If pictures appear in the lines below, skip them and copy exactly the lines from the one containing "C1: 100nF (GND, VI) -> 100nF (GND, VCC)" through the one containing "U5 pin in-: VTH -> BUF", and nothing else.

*** GIVEN ENTRIES ***

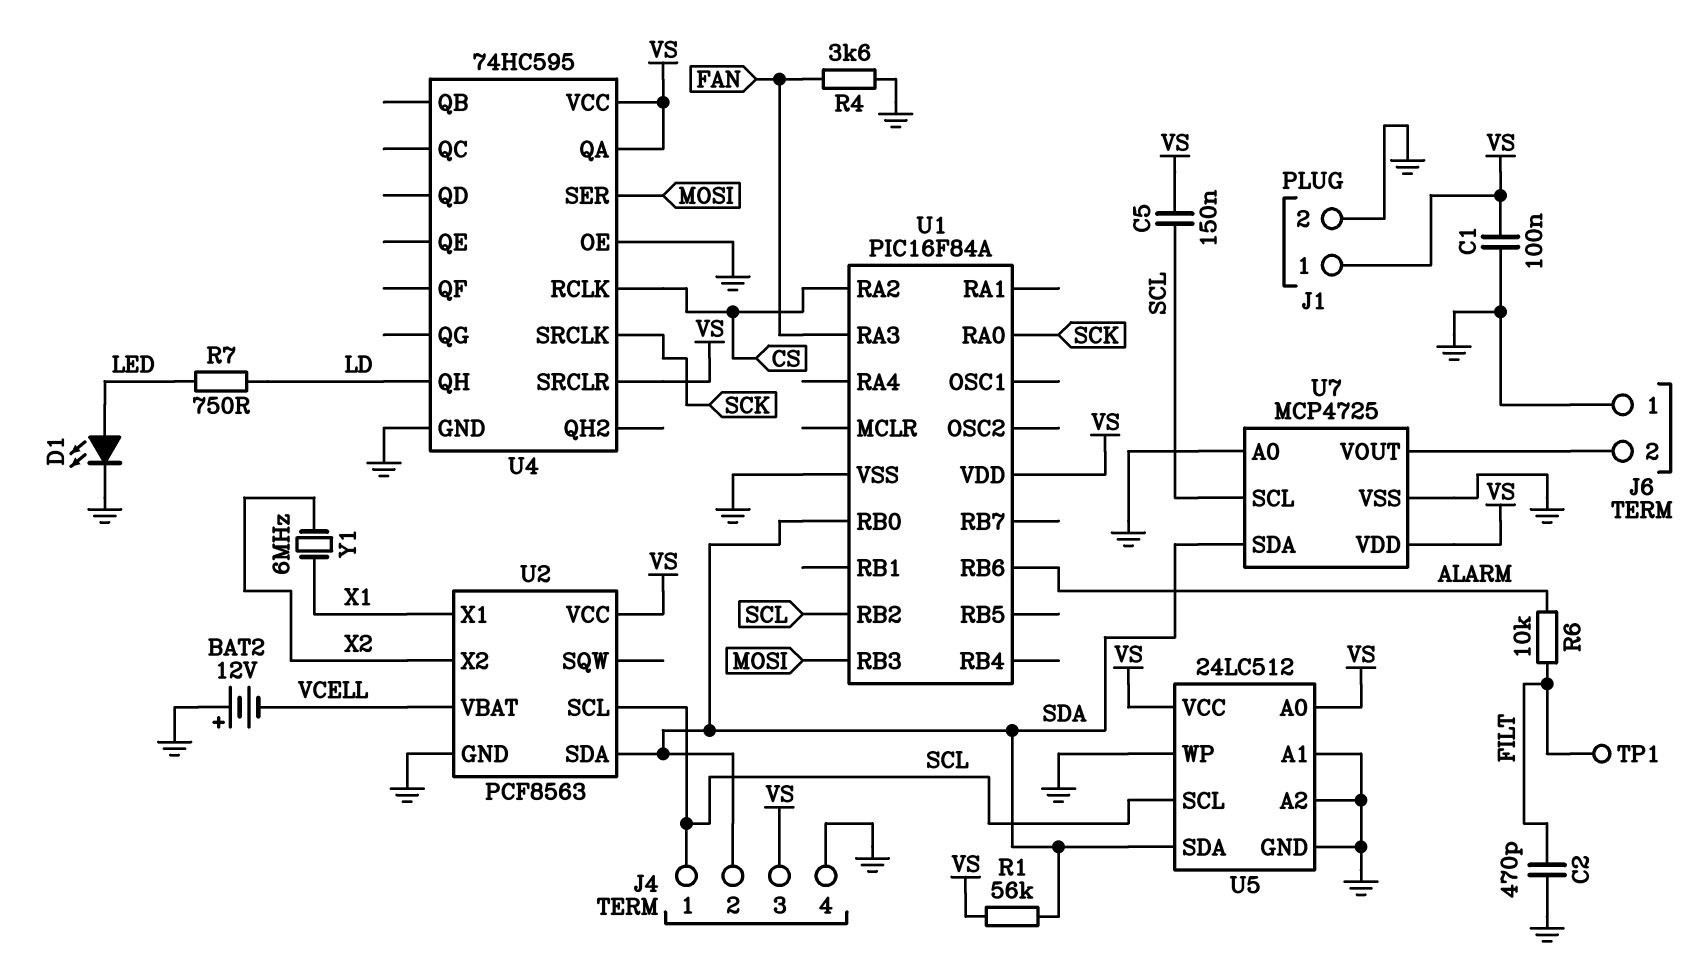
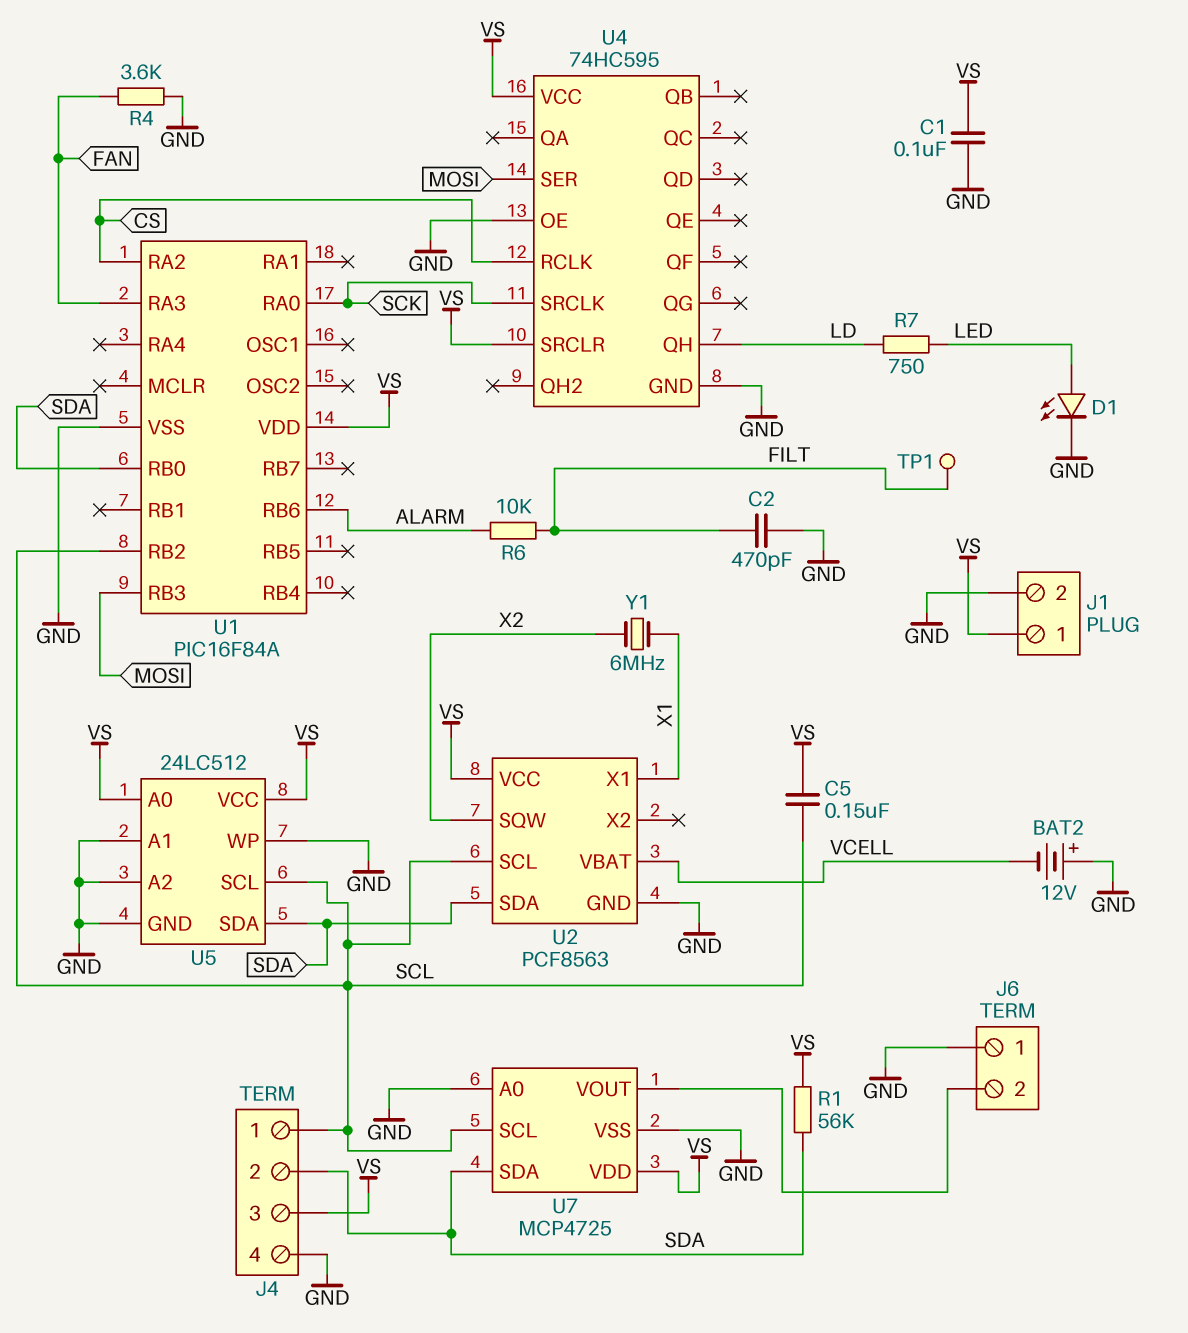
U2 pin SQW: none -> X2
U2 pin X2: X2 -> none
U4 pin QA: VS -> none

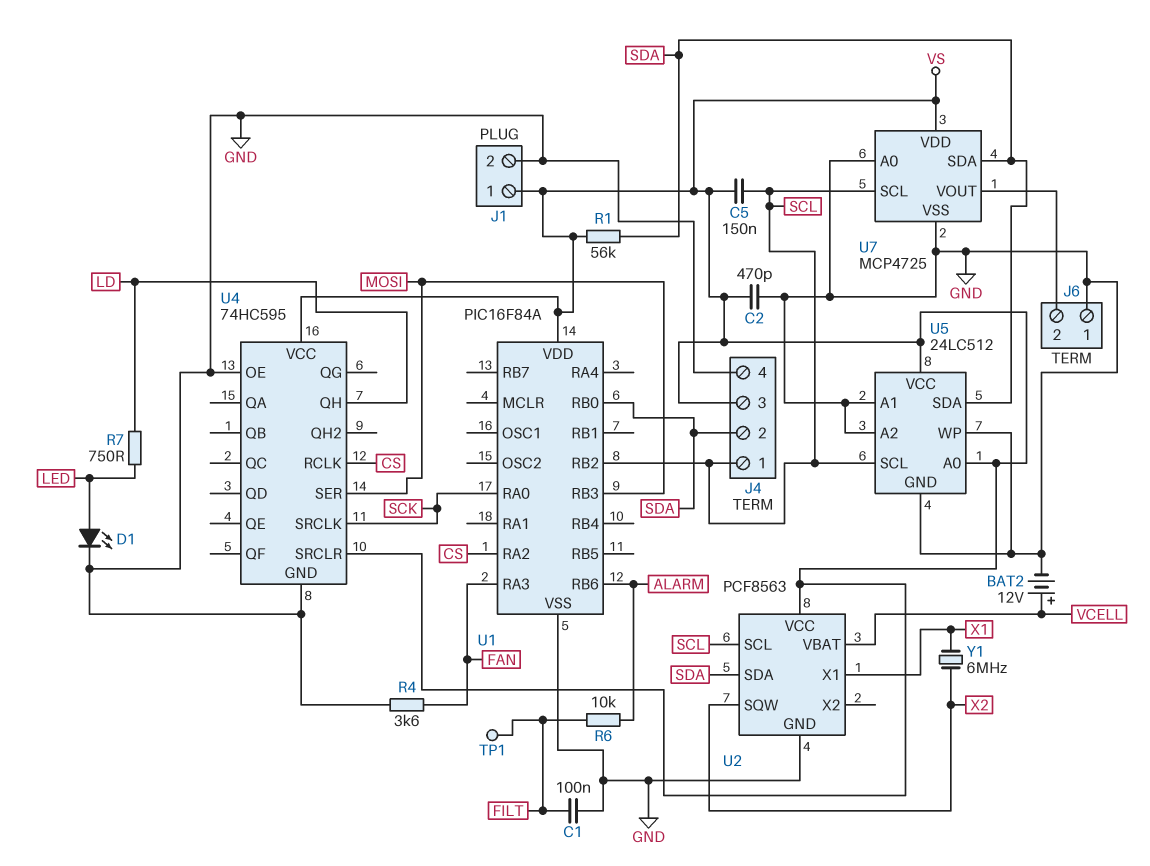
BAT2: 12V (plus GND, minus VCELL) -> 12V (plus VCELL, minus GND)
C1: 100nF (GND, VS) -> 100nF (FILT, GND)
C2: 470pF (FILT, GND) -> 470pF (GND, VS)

*** End of GIVEN ENTRIES ***
*** GIVEN ENTRIES ***

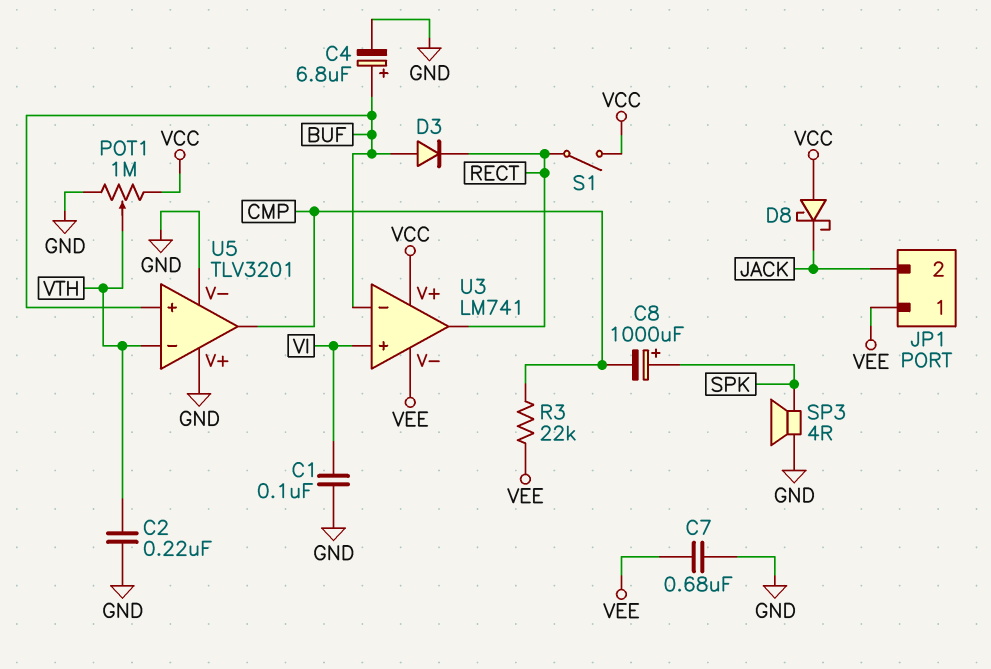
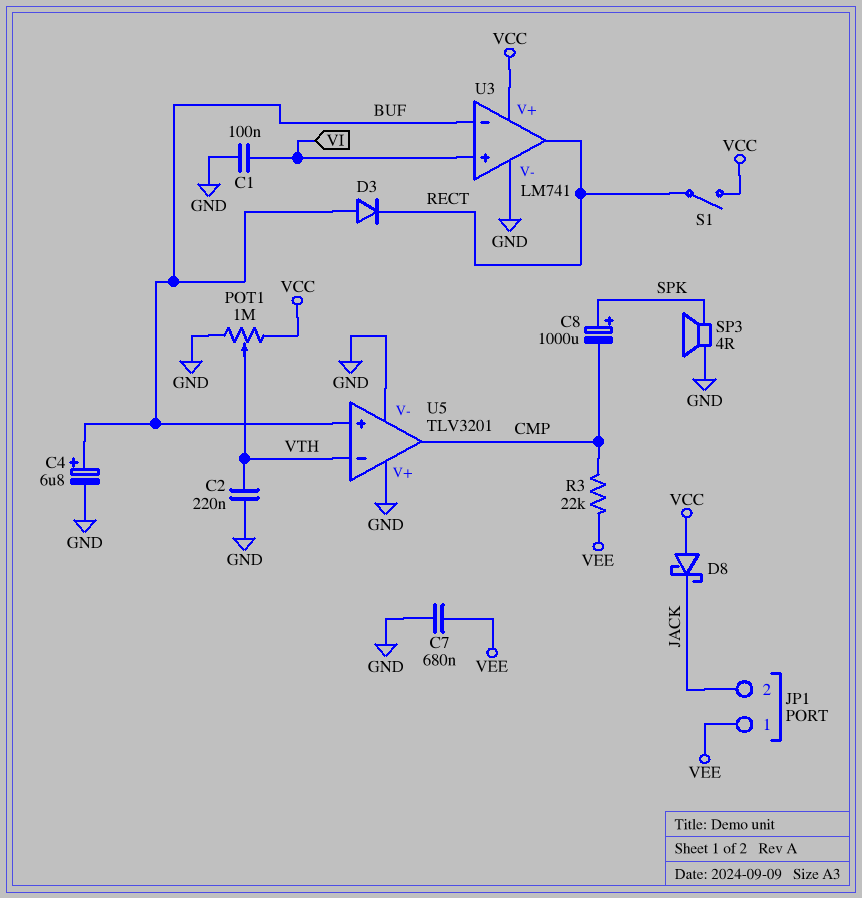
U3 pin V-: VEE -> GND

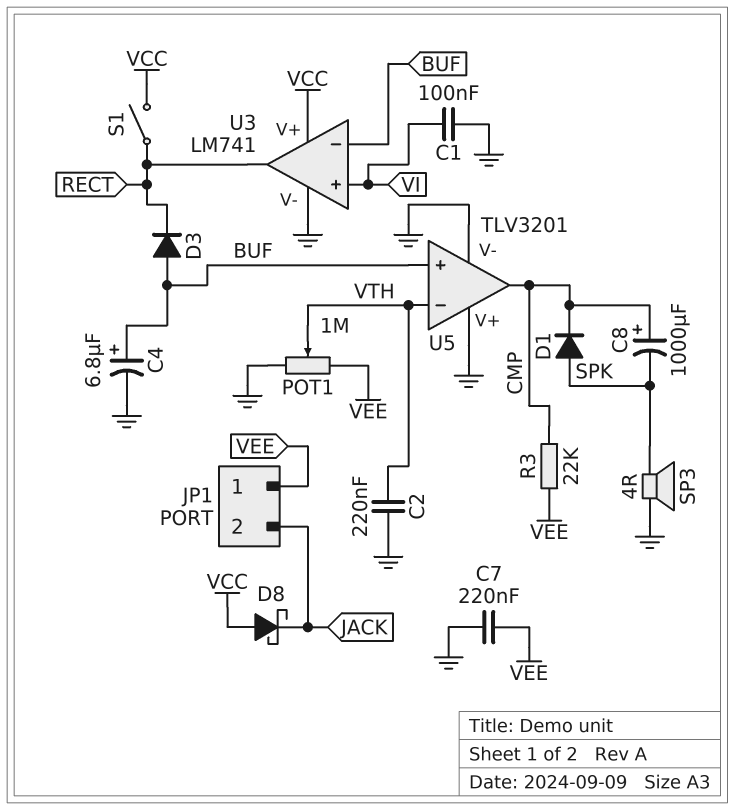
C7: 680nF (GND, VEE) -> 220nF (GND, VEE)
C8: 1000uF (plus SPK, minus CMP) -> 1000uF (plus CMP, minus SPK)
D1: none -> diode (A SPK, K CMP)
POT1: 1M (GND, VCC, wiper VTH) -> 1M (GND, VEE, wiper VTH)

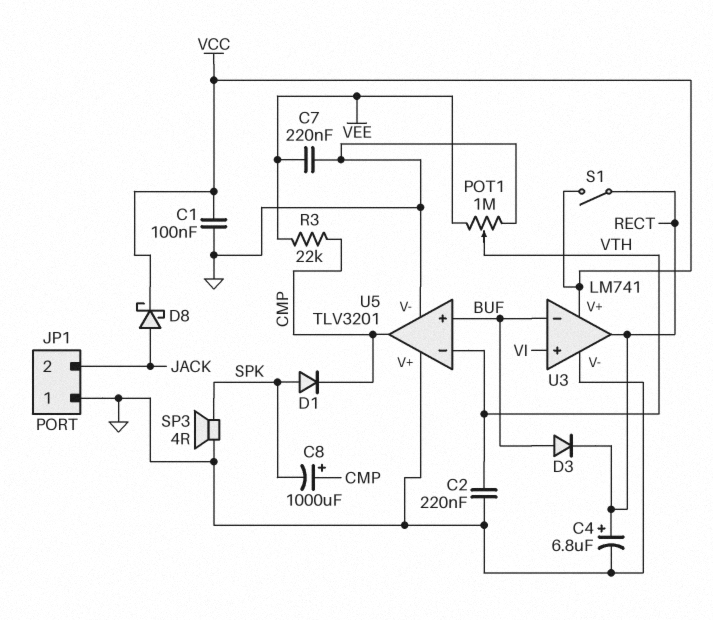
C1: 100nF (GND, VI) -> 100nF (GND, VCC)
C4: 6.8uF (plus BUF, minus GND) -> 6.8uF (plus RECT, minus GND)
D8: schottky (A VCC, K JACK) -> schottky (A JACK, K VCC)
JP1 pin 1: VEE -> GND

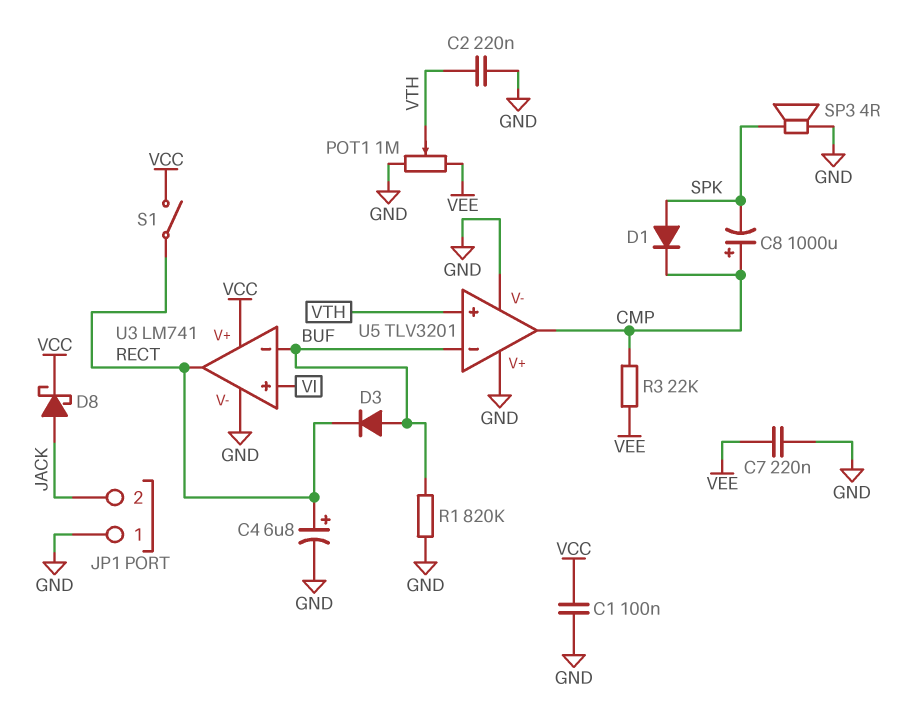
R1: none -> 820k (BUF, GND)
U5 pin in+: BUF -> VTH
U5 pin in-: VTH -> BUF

*** End of GIVEN ENTRIES ***

**WRITTEN SOLUTION**:
C1: 100nF (GND, VI) -> 100nF (GND, VCC)
C4: 6.8uF (plus BUF, minus GND) -> 6.8uF (plus RECT, minus GND)
D8: schottky (A VCC, K JACK) -> schottky (A JACK, K VCC)
JP1 pin 1: VEE -> GND

R1: none -> 820k (BUF, GND)
U5 pin in+: BUF -> VTH
U5 pin in-: VTH -> BUF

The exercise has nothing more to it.